(Records excerpted from a collection)
********************

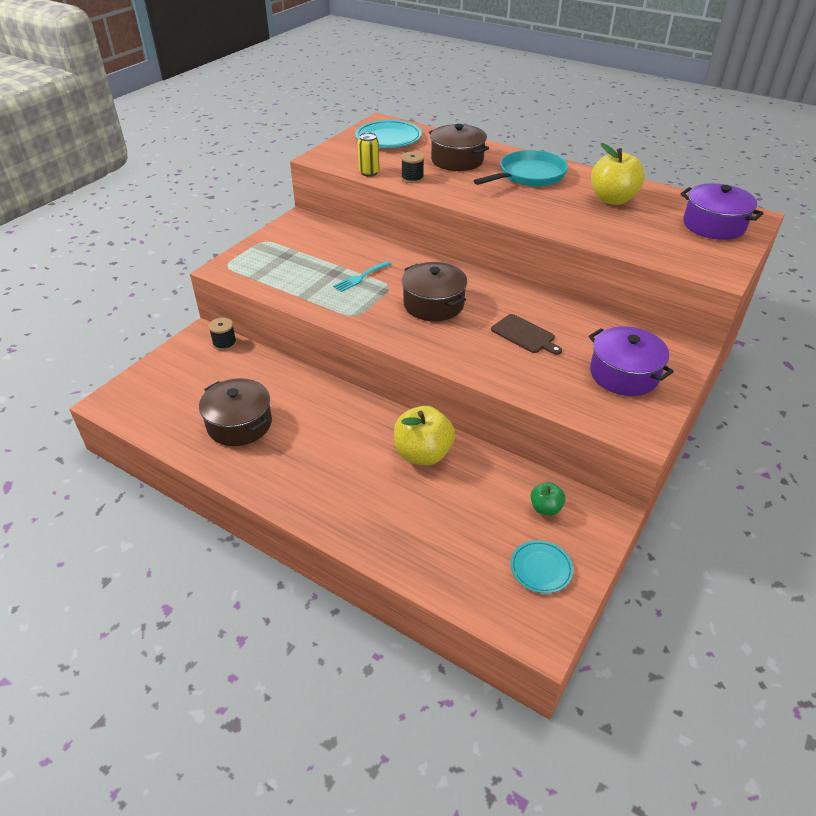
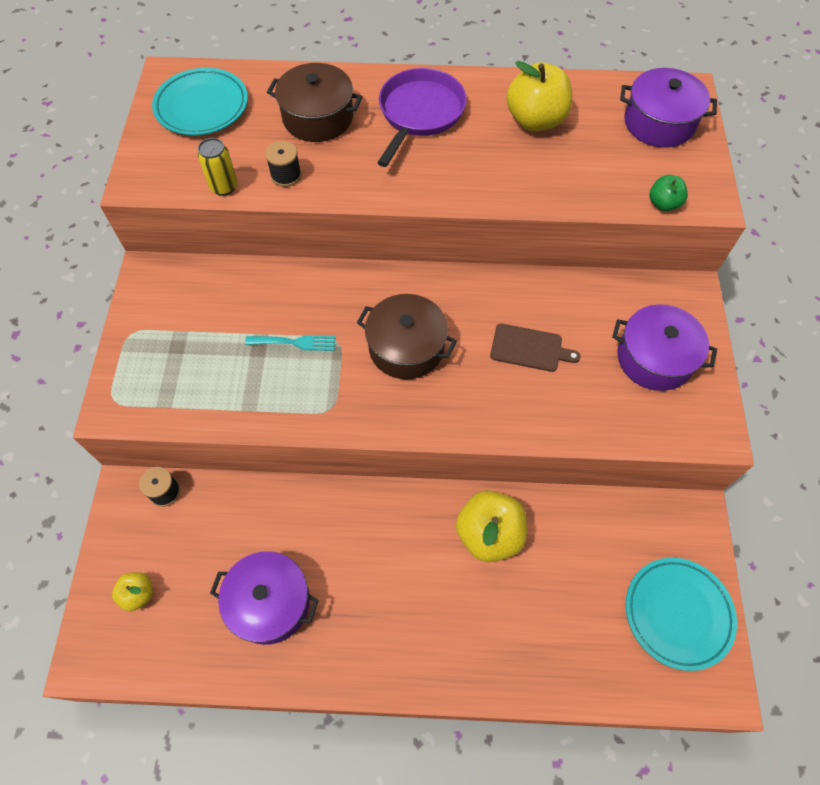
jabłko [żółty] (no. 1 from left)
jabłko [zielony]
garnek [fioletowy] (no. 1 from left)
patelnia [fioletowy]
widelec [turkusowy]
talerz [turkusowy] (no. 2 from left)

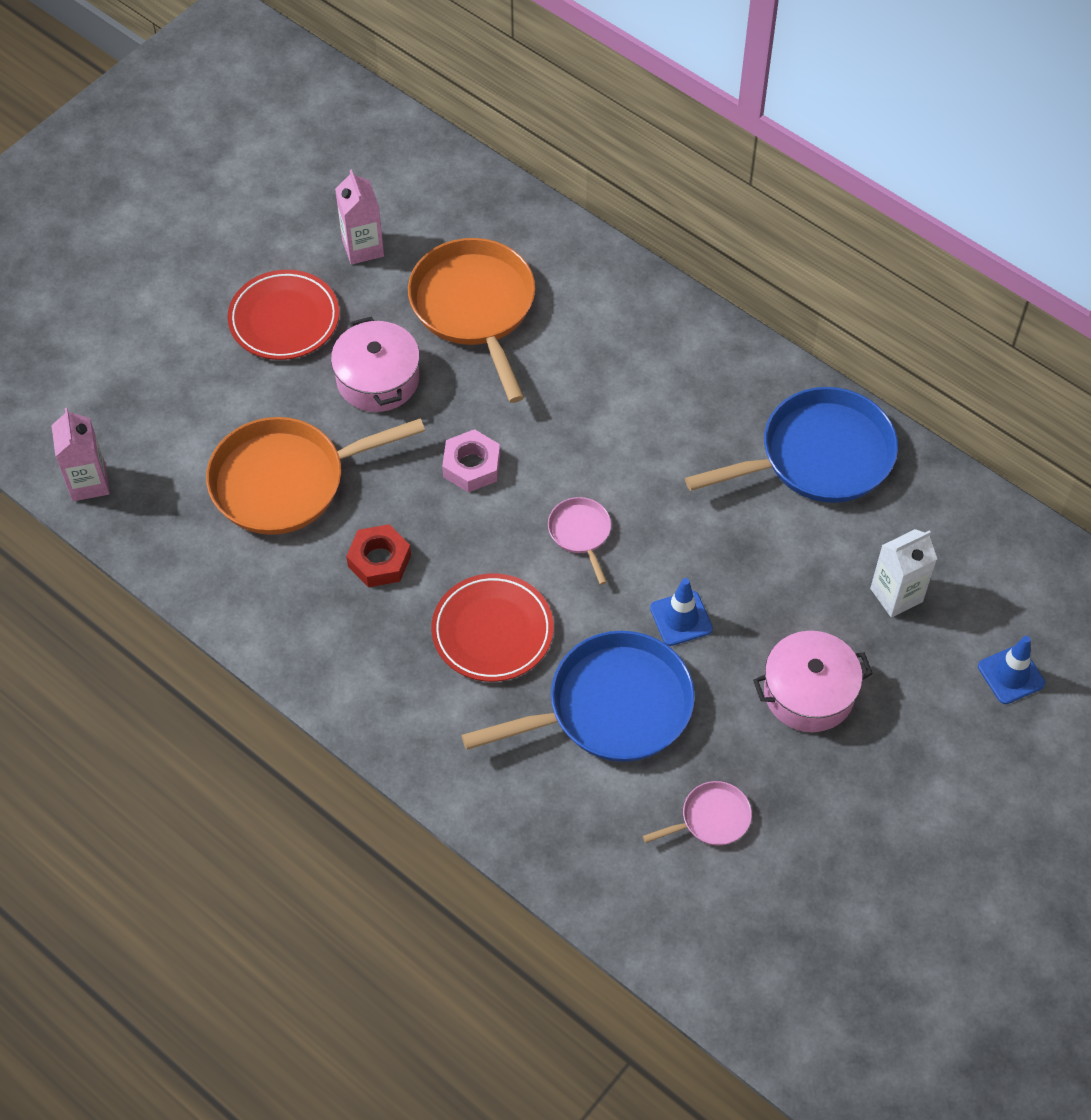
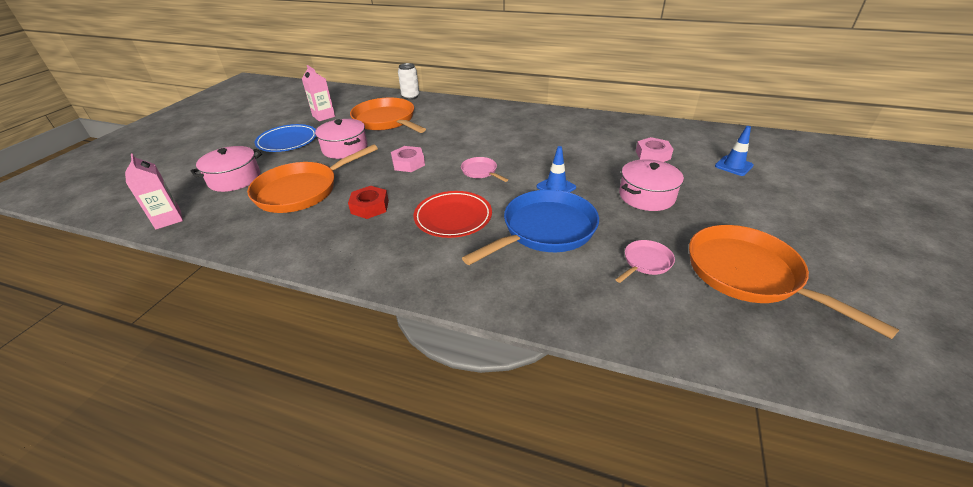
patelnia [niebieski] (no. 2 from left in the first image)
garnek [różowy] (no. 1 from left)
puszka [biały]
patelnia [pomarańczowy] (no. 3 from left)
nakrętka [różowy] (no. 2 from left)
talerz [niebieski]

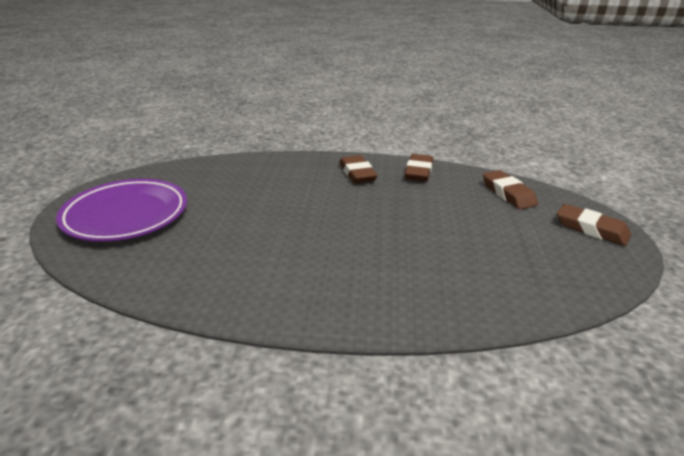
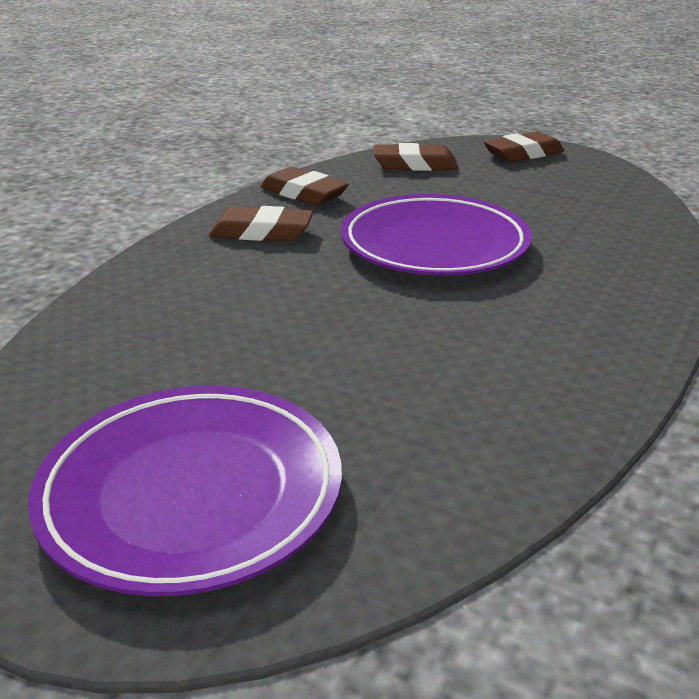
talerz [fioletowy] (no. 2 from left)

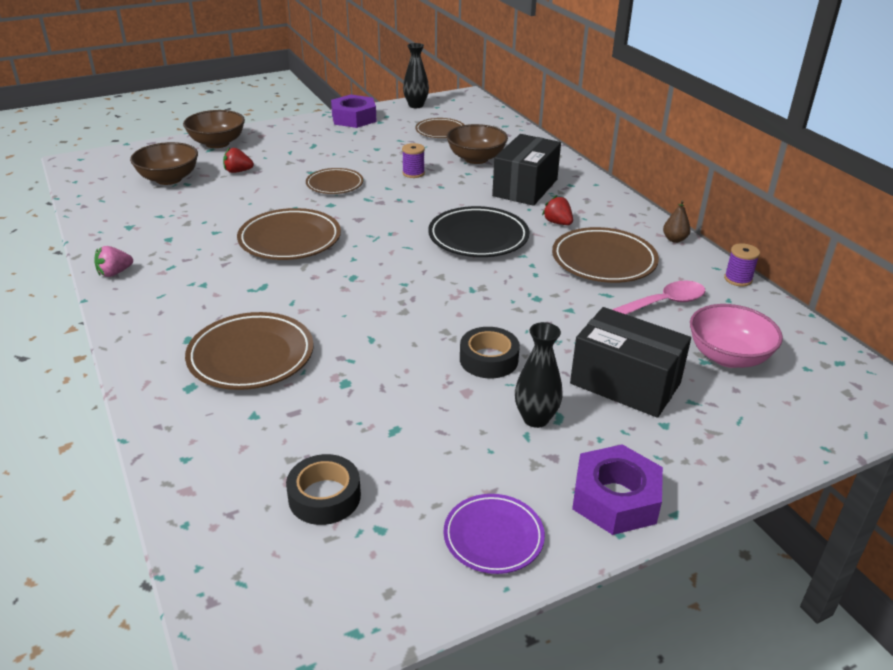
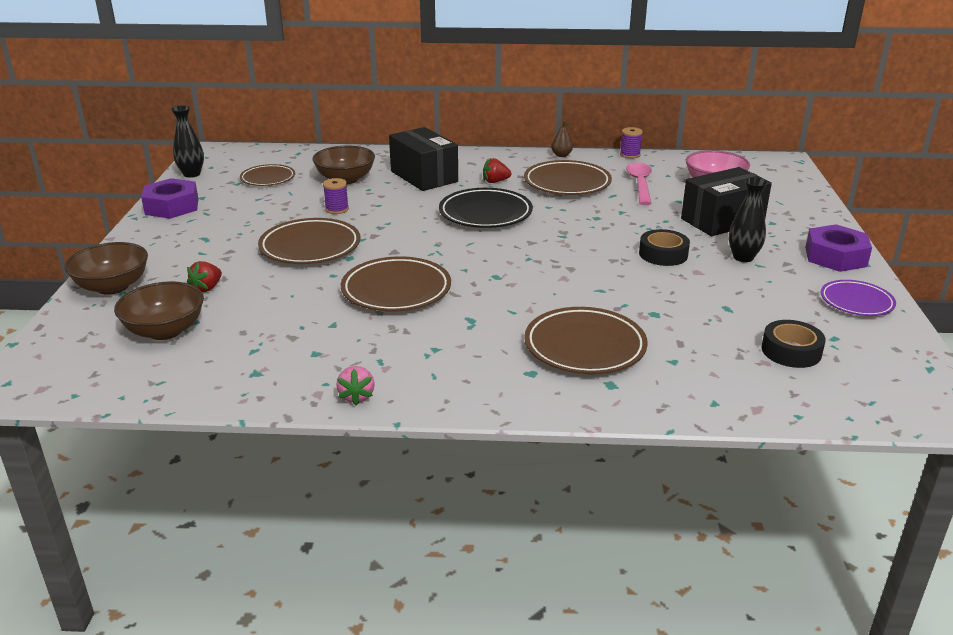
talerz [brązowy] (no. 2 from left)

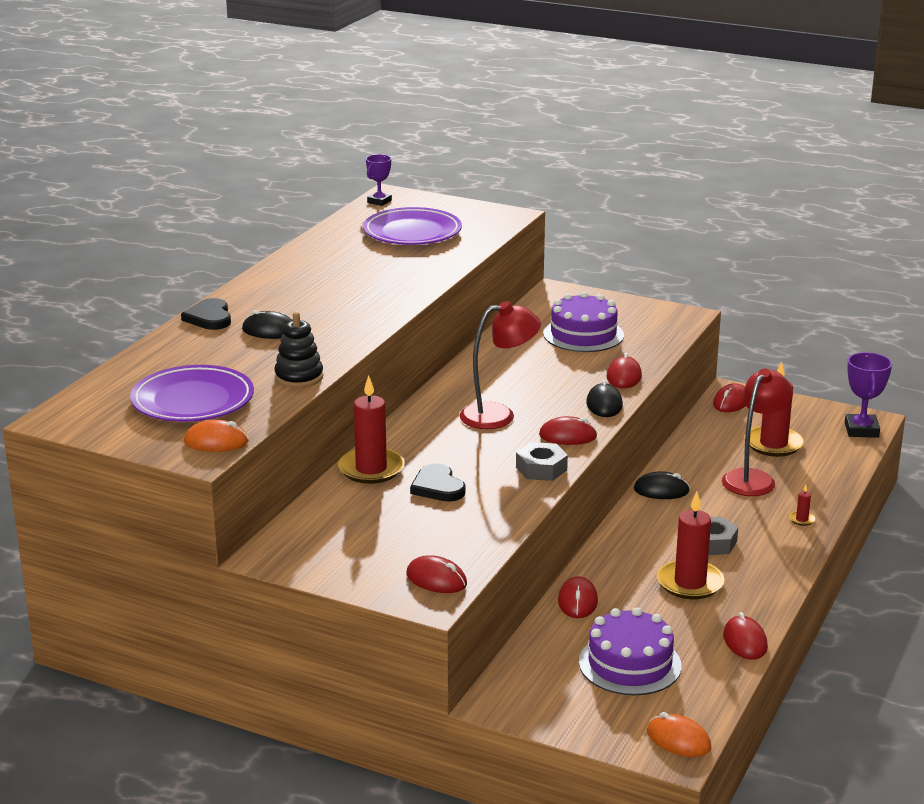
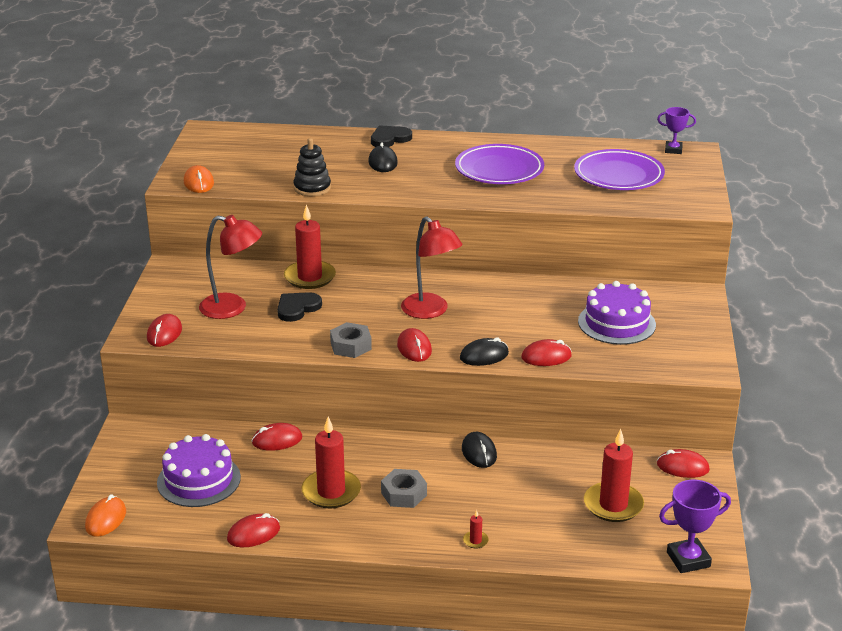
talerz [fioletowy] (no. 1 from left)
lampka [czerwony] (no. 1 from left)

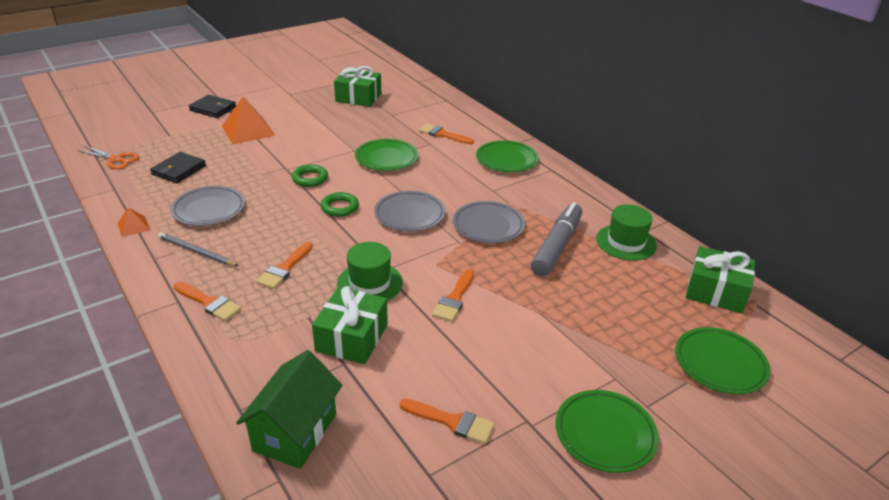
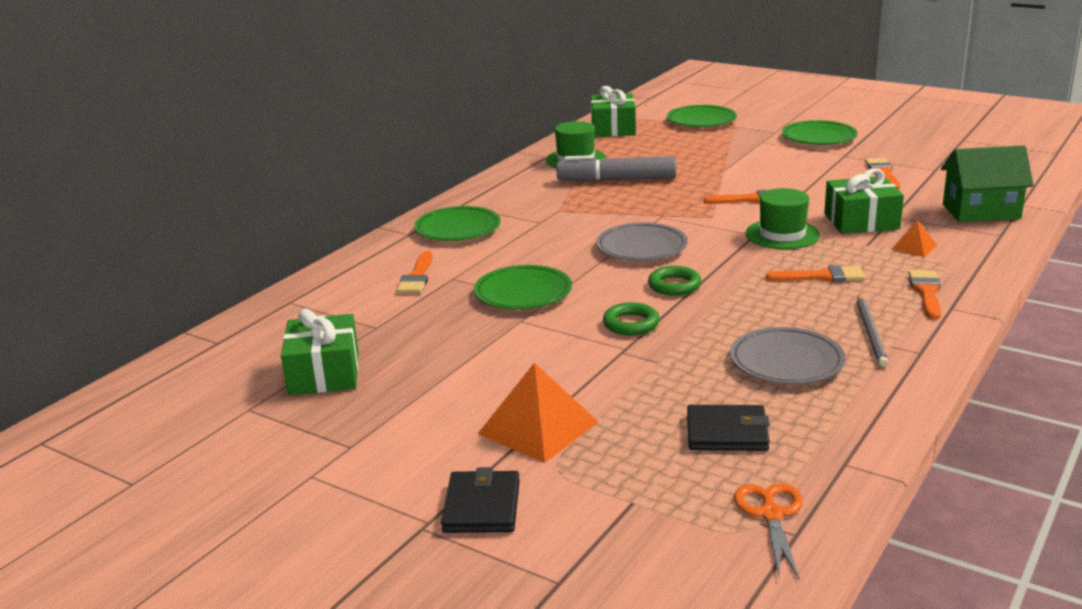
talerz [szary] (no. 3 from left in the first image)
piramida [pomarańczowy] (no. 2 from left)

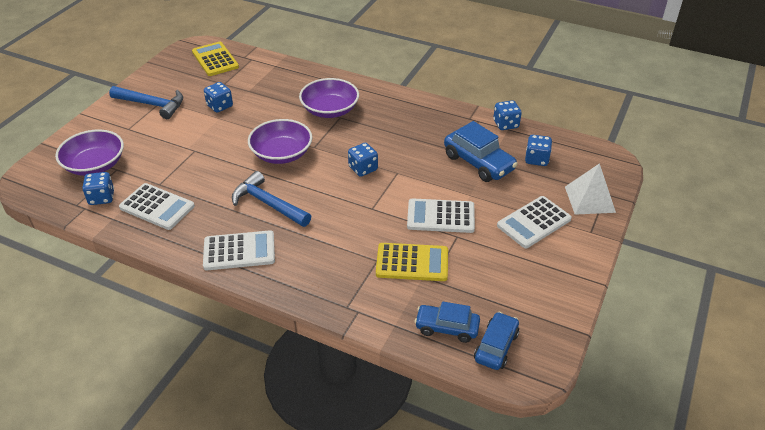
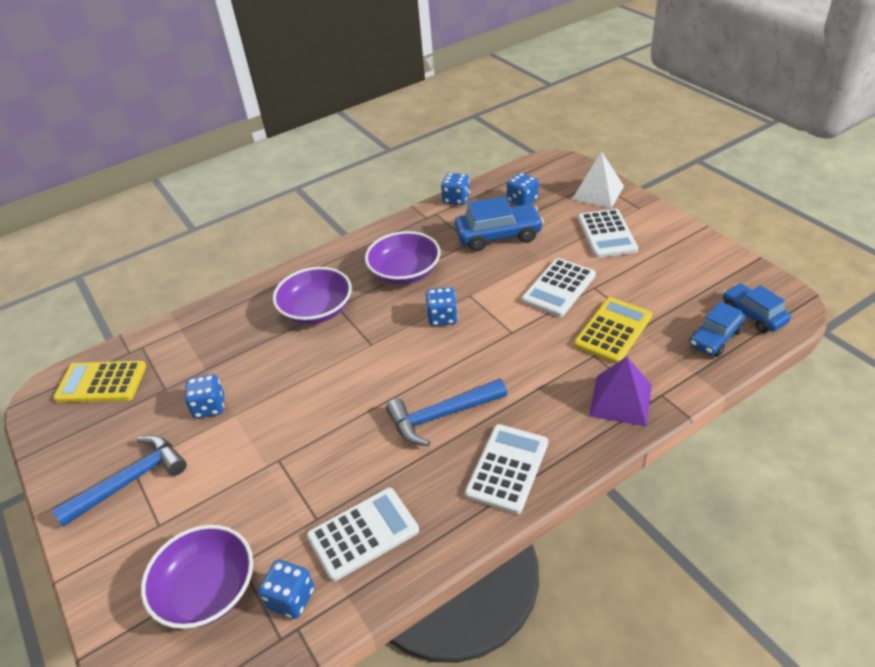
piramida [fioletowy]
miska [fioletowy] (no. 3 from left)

********************

• [WHAT THE TASK ASKS]: Any pictures are to be skipped, and the lines from the beginning of the entries through the line with "widelec [turkusowy]" copied exactly.

• [RESULT OF THE TASK]:
jabłko [żółty] (no. 1 from left)
jabłko [zielony]
garnek [fioletowy] (no. 1 from left)
patelnia [fioletowy]
widelec [turkusowy]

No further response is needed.